# Dataset entries:
%%

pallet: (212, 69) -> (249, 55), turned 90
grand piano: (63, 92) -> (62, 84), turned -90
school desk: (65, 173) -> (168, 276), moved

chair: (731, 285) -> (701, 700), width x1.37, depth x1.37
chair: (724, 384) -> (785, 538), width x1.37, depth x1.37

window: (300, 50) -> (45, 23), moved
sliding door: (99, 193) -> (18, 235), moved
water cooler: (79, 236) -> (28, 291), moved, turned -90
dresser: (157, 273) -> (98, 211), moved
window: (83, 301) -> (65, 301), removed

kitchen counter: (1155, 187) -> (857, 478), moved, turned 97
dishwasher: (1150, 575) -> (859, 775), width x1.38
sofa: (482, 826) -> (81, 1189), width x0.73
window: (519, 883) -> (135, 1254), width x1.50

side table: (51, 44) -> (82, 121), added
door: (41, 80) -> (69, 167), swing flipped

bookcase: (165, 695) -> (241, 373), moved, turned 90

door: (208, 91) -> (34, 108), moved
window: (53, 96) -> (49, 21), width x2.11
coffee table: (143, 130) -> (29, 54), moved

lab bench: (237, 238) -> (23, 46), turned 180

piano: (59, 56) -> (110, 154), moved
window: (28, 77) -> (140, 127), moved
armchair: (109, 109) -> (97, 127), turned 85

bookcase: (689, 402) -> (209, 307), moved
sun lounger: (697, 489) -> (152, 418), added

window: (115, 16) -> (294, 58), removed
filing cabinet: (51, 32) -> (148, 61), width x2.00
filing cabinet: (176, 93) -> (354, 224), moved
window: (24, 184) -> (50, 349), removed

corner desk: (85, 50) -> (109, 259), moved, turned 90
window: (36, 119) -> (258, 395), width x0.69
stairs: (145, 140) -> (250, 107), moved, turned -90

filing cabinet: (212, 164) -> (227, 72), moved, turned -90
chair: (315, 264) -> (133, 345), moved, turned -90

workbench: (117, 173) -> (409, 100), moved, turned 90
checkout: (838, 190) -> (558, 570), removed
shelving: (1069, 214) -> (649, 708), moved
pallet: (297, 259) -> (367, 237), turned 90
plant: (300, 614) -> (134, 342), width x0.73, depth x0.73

%%

# Try it:
Pull out every line of the records above that contains the word "desk".

# Solution for this exercise:
school desk: (65, 173) -> (168, 276), moved
corner desk: (85, 50) -> (109, 259), moved, turned 90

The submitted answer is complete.